• [About this exercise] From the records that follow, copy every line that contains the word "pink".

• [Supplied material]
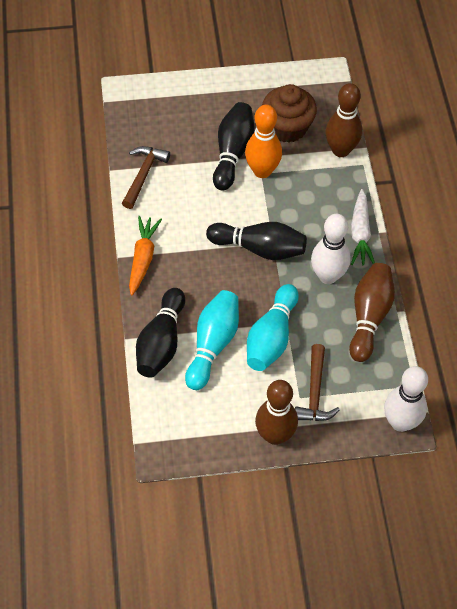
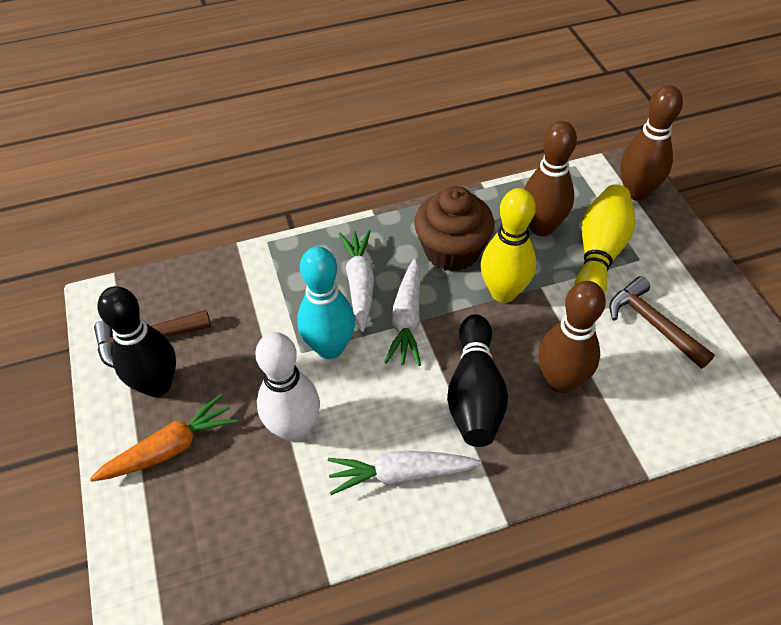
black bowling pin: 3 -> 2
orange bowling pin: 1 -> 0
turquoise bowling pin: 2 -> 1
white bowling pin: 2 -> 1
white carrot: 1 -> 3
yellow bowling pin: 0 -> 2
--
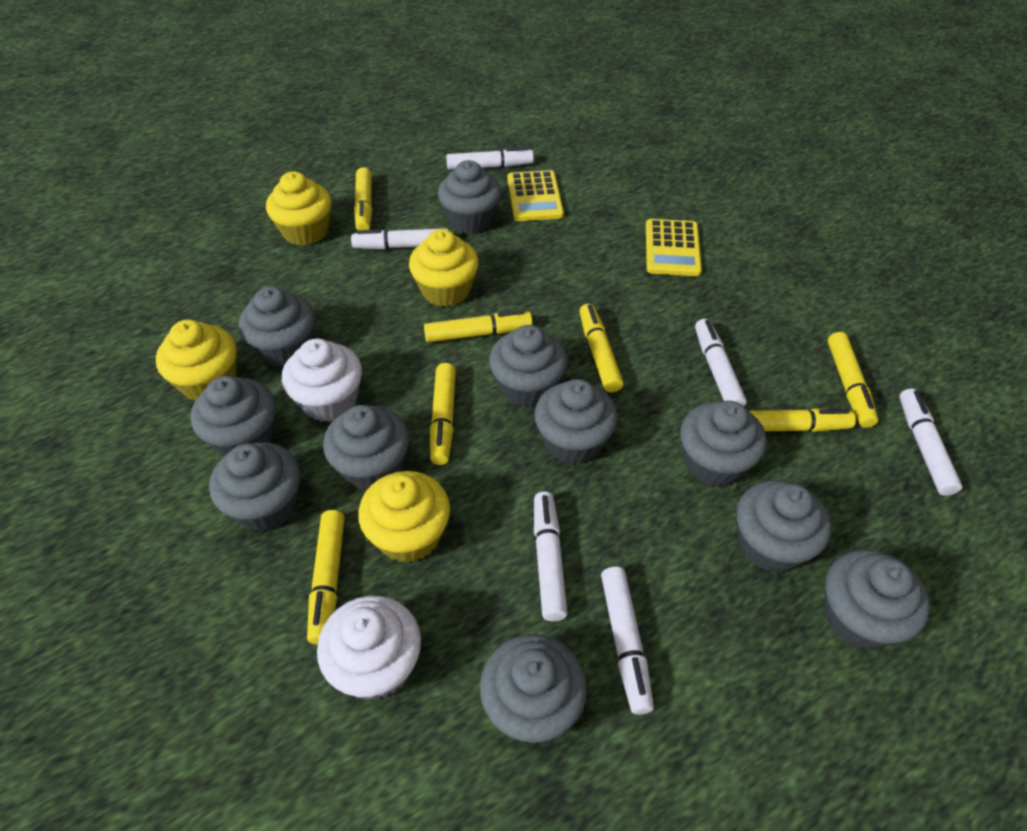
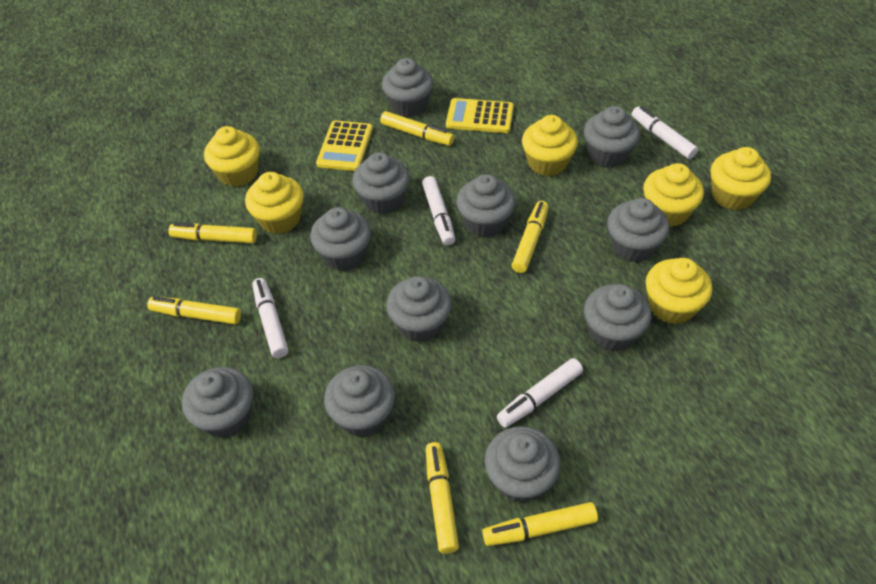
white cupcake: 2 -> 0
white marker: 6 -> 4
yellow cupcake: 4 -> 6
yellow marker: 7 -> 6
---
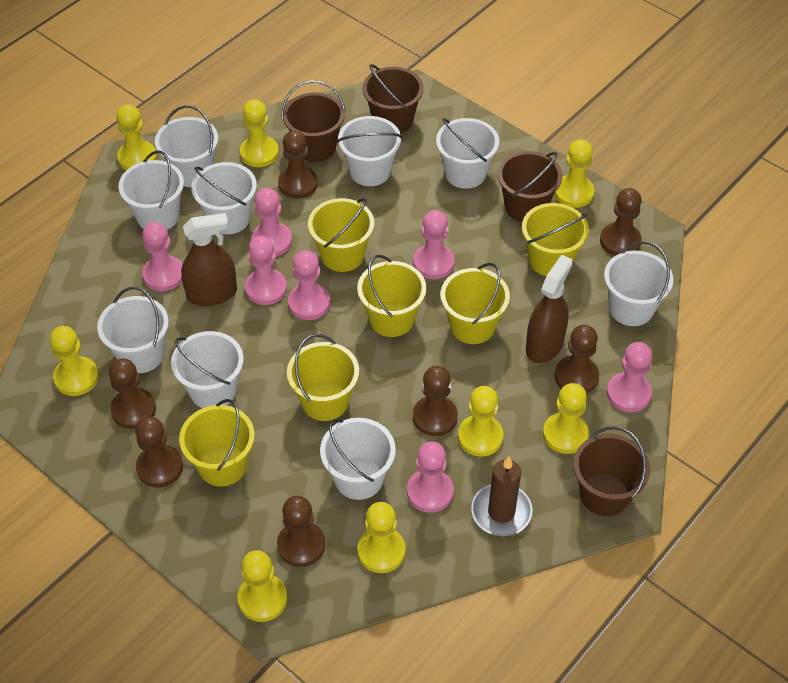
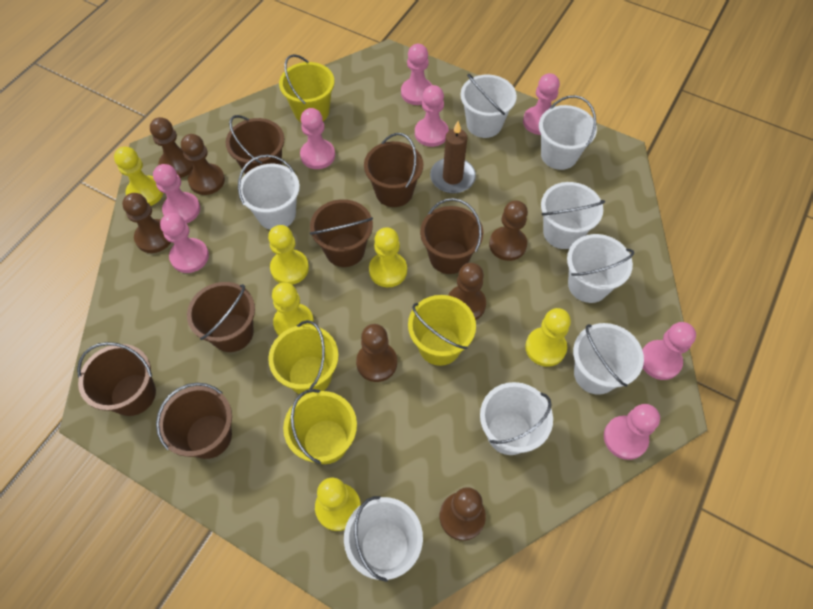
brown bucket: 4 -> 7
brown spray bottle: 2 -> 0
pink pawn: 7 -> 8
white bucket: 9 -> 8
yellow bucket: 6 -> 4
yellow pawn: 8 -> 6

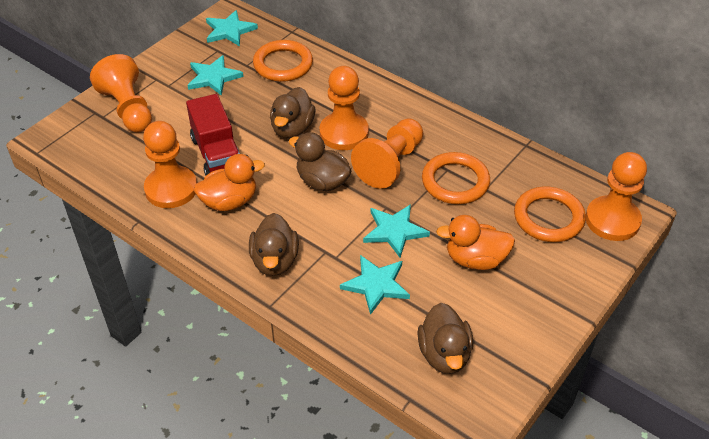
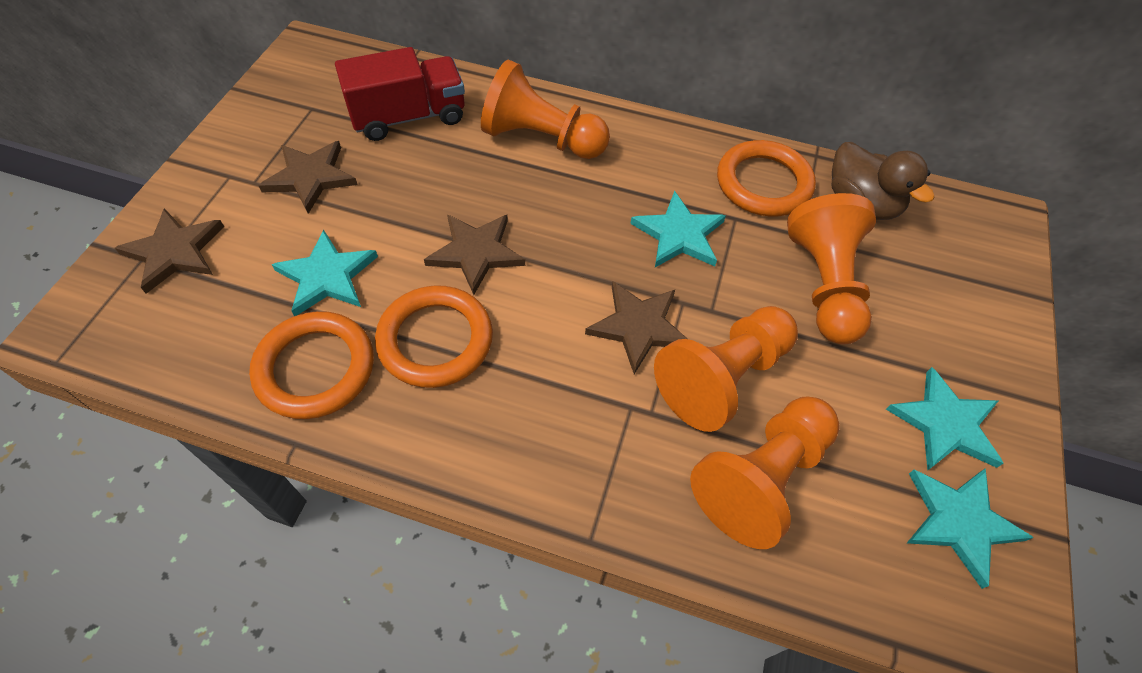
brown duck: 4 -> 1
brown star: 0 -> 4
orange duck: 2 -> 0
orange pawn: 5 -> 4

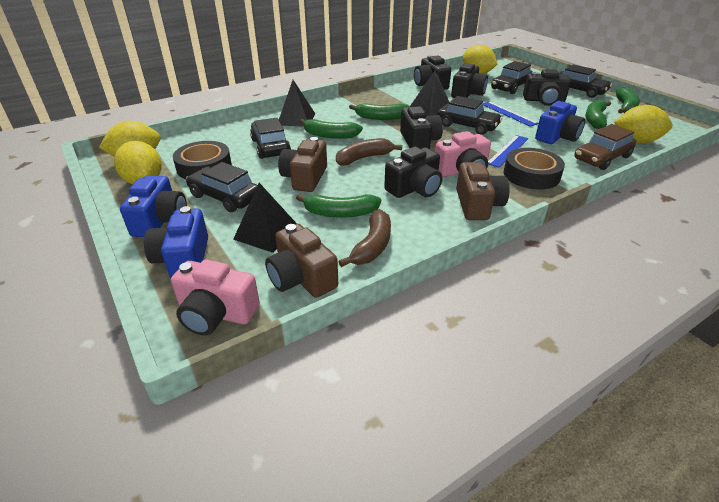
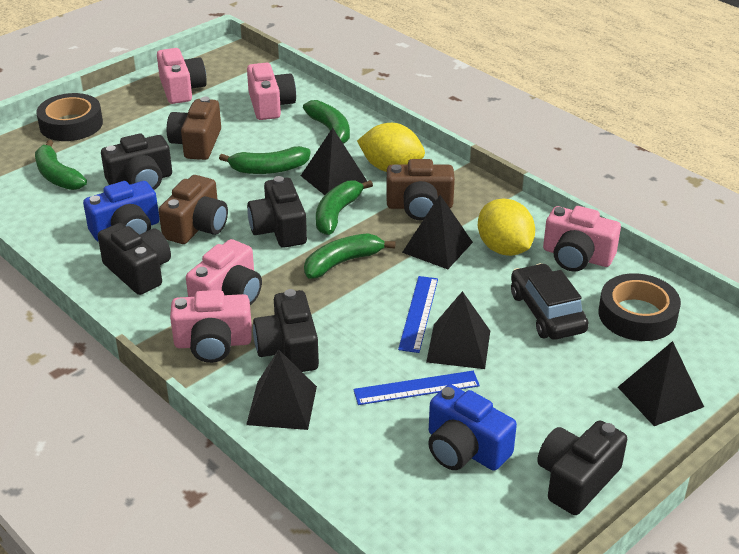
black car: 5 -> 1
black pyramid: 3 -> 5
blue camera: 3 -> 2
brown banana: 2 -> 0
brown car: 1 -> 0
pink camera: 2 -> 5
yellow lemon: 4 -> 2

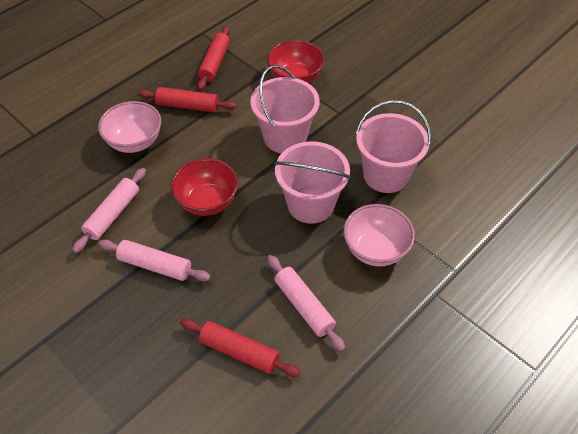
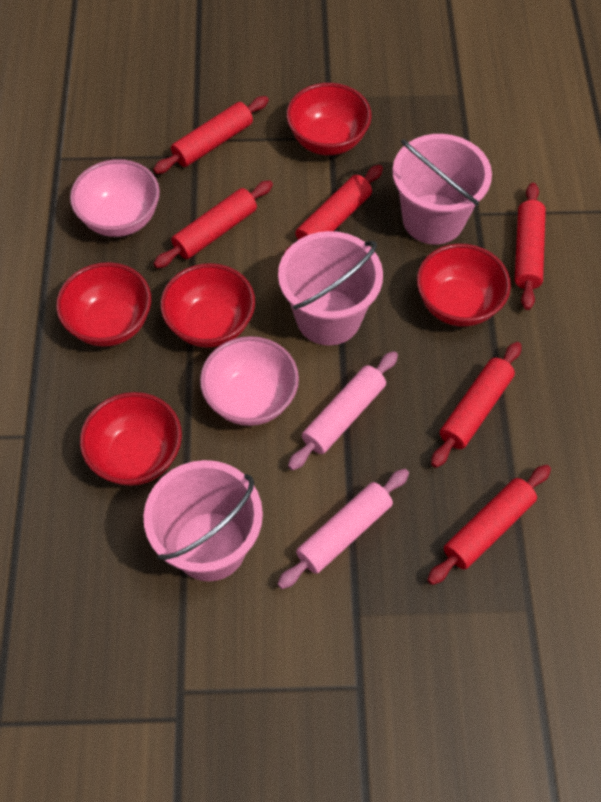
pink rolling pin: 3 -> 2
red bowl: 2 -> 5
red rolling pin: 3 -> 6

• [Solved problem]
pink pawn: 7 -> 8
pink camera: 2 -> 5
pink rolling pin: 3 -> 2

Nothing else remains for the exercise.